Segment Start: Listed records

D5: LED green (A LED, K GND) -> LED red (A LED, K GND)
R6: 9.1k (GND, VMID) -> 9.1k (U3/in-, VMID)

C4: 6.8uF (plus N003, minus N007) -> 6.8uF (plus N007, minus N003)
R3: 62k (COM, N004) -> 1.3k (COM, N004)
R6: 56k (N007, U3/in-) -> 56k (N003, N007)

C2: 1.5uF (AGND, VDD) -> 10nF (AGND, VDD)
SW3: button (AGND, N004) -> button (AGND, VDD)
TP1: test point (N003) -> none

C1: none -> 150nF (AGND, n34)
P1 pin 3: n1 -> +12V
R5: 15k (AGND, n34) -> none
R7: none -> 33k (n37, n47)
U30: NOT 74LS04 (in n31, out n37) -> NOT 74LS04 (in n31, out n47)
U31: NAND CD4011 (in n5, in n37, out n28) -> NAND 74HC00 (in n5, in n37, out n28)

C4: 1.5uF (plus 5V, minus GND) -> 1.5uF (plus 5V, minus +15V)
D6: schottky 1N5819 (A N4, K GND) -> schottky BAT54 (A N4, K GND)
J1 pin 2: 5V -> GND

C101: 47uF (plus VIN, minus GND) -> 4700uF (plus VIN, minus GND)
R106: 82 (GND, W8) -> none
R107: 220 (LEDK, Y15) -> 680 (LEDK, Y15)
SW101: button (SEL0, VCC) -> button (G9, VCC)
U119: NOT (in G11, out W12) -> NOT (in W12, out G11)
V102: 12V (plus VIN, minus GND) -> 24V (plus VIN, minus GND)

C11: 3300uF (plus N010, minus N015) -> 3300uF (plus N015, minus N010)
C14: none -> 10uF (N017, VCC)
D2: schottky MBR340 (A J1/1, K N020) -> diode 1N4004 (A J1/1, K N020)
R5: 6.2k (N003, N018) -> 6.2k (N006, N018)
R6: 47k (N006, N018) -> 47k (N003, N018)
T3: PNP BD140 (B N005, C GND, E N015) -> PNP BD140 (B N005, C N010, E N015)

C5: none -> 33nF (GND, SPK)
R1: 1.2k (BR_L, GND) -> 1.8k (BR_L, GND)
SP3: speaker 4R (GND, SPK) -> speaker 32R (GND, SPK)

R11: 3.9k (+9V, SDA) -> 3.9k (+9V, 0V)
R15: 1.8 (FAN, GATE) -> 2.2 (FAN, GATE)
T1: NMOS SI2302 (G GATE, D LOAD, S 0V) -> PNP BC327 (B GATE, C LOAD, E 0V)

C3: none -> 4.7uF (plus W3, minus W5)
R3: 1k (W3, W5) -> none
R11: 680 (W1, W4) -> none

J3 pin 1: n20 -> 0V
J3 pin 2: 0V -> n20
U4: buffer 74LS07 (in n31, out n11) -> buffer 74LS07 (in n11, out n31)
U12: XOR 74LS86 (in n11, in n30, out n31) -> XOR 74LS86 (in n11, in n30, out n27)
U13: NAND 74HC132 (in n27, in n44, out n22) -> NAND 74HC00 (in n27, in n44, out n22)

Segment End: Listed records

### [What you have to do]
Write down every record shown above precisely.

### [Solution to this task]
D5: LED green (A LED, K GND) -> LED red (A LED, K GND)
R6: 9.1k (GND, VMID) -> 9.1k (U3/in-, VMID)

C4: 6.8uF (plus N003, minus N007) -> 6.8uF (plus N007, minus N003)
R3: 62k (COM, N004) -> 1.3k (COM, N004)
R6: 56k (N007, U3/in-) -> 56k (N003, N007)

C2: 1.5uF (AGND, VDD) -> 10nF (AGND, VDD)
SW3: button (AGND, N004) -> button (AGND, VDD)
TP1: test point (N003) -> none

C1: none -> 150nF (AGND, n34)
P1 pin 3: n1 -> +12V
R5: 15k (AGND, n34) -> none
R7: none -> 33k (n37, n47)
U30: NOT 74LS04 (in n31, out n37) -> NOT 74LS04 (in n31, out n47)
U31: NAND CD4011 (in n5, in n37, out n28) -> NAND 74HC00 (in n5, in n37, out n28)

C4: 1.5uF (plus 5V, minus GND) -> 1.5uF (plus 5V, minus +15V)
D6: schottky 1N5819 (A N4, K GND) -> schottky BAT54 (A N4, K GND)
J1 pin 2: 5V -> GND

C101: 47uF (plus VIN, minus GND) -> 4700uF (plus VIN, minus GND)
R106: 82 (GND, W8) -> none
R107: 220 (LEDK, Y15) -> 680 (LEDK, Y15)
SW101: button (SEL0, VCC) -> button (G9, VCC)
U119: NOT (in G11, out W12) -> NOT (in W12, out G11)
V102: 12V (plus VIN, minus GND) -> 24V (plus VIN, minus GND)

C11: 3300uF (plus N010, minus N015) -> 3300uF (plus N015, minus N010)
C14: none -> 10uF (N017, VCC)
D2: schottky MBR340 (A J1/1, K N020) -> diode 1N4004 (A J1/1, K N020)
R5: 6.2k (N003, N018) -> 6.2k (N006, N018)
R6: 47k (N006, N018) -> 47k (N003, N018)
T3: PNP BD140 (B N005, C GND, E N015) -> PNP BD140 (B N005, C N010, E N015)

C5: none -> 33nF (GND, SPK)
R1: 1.2k (BR_L, GND) -> 1.8k (BR_L, GND)
SP3: speaker 4R (GND, SPK) -> speaker 32R (GND, SPK)

R11: 3.9k (+9V, SDA) -> 3.9k (+9V, 0V)
R15: 1.8 (FAN, GATE) -> 2.2 (FAN, GATE)
T1: NMOS SI2302 (G GATE, D LOAD, S 0V) -> PNP BC327 (B GATE, C LOAD, E 0V)

C3: none -> 4.7uF (plus W3, minus W5)
R3: 1k (W3, W5) -> none
R11: 680 (W1, W4) -> none

J3 pin 1: n20 -> 0V
J3 pin 2: 0V -> n20
U4: buffer 74LS07 (in n31, out n11) -> buffer 74LS07 (in n11, out n31)
U12: XOR 74LS86 (in n11, in n30, out n31) -> XOR 74LS86 (in n11, in n30, out n27)
U13: NAND 74HC132 (in n27, in n44, out n22) -> NAND 74HC00 (in n27, in n44, out n22)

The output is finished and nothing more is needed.